Copy the lines from the one holding "white square: rotated 11" through the end of the records, both included, and omit the pictures from your answer.
— Begin Records for processing —
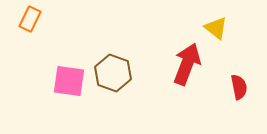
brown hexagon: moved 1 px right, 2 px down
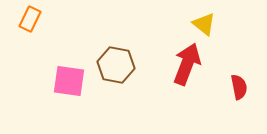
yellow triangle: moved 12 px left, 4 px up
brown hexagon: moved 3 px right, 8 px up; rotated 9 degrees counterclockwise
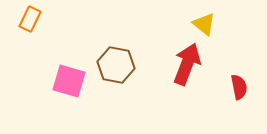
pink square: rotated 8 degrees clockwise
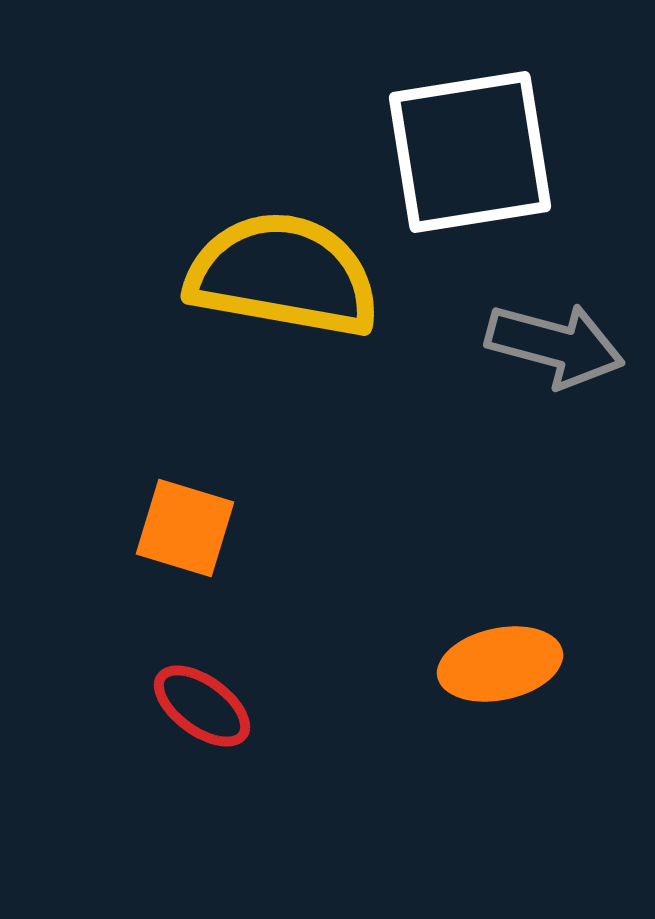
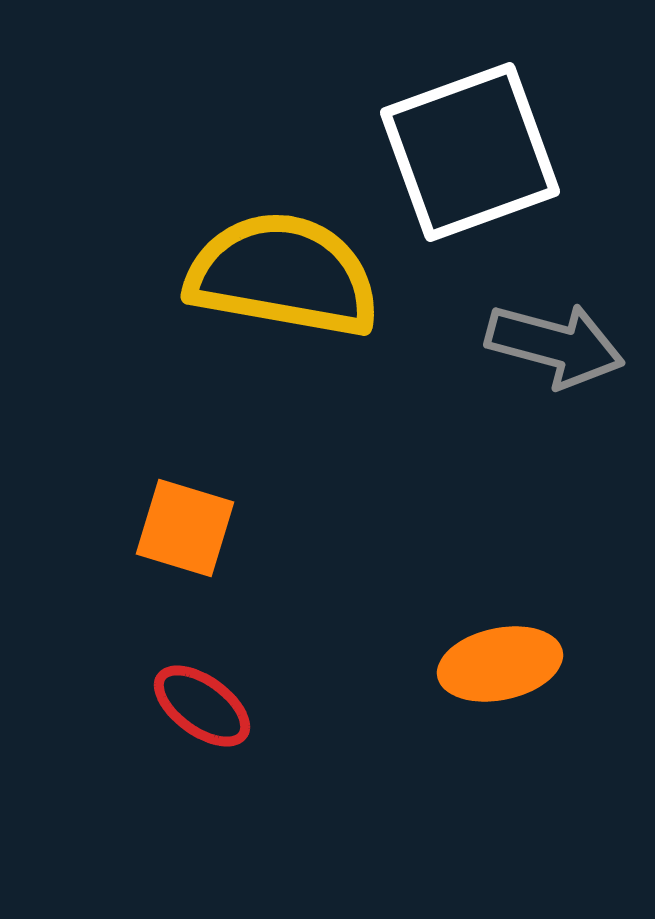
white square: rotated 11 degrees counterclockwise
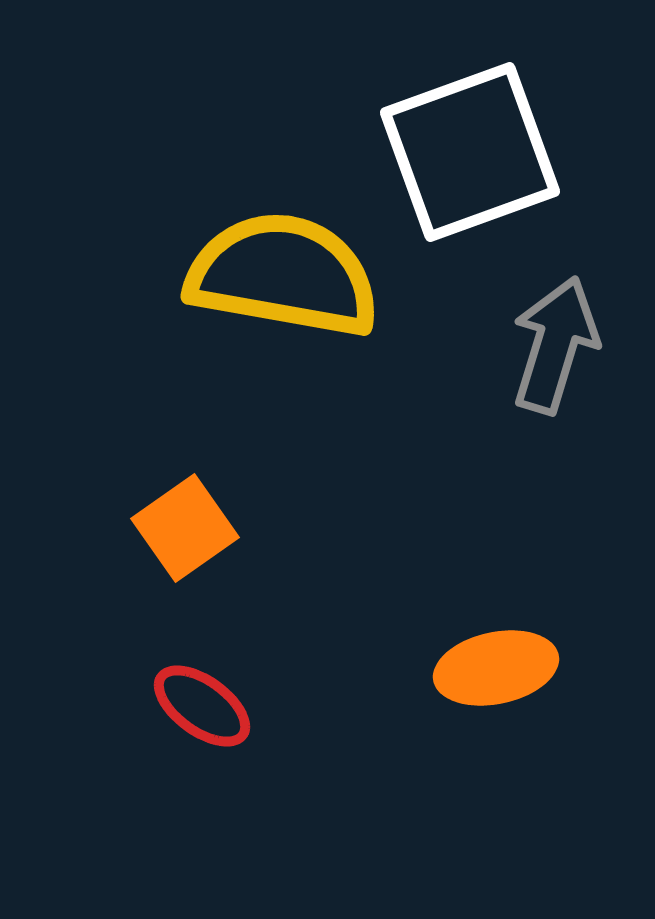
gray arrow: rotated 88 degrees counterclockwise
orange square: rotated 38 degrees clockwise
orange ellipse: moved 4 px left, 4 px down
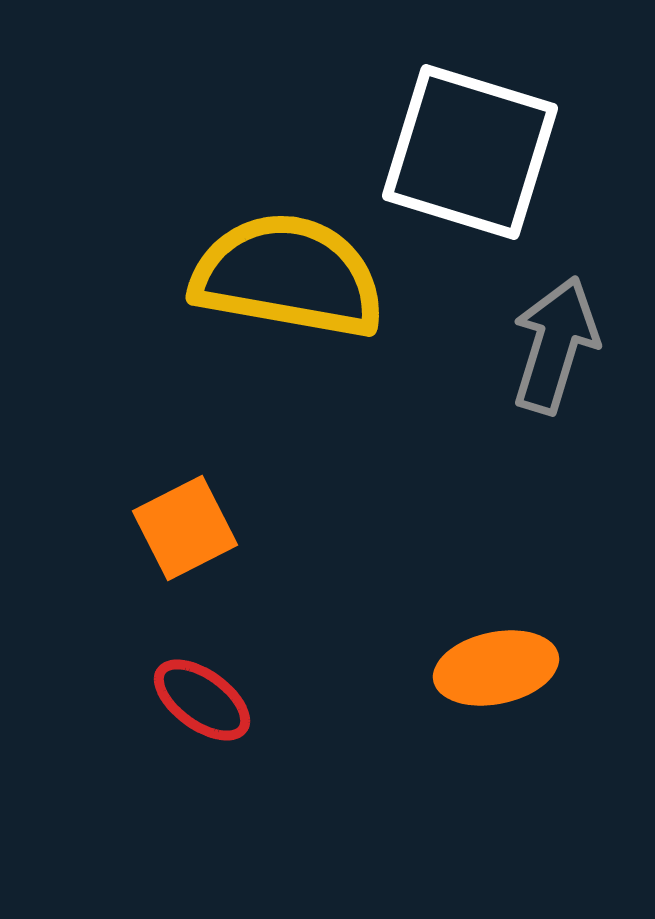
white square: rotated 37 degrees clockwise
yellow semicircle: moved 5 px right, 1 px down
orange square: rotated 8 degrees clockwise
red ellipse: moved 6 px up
— End Records for processing —
**Expected answer:**
white square: rotated 11 degrees counterclockwise
gray arrow: rotated 88 degrees counterclockwise
orange square: rotated 38 degrees clockwise
orange ellipse: moved 4 px left, 4 px down
white square: rotated 37 degrees clockwise
yellow semicircle: moved 5 px right, 1 px down
orange square: rotated 8 degrees clockwise
red ellipse: moved 6 px up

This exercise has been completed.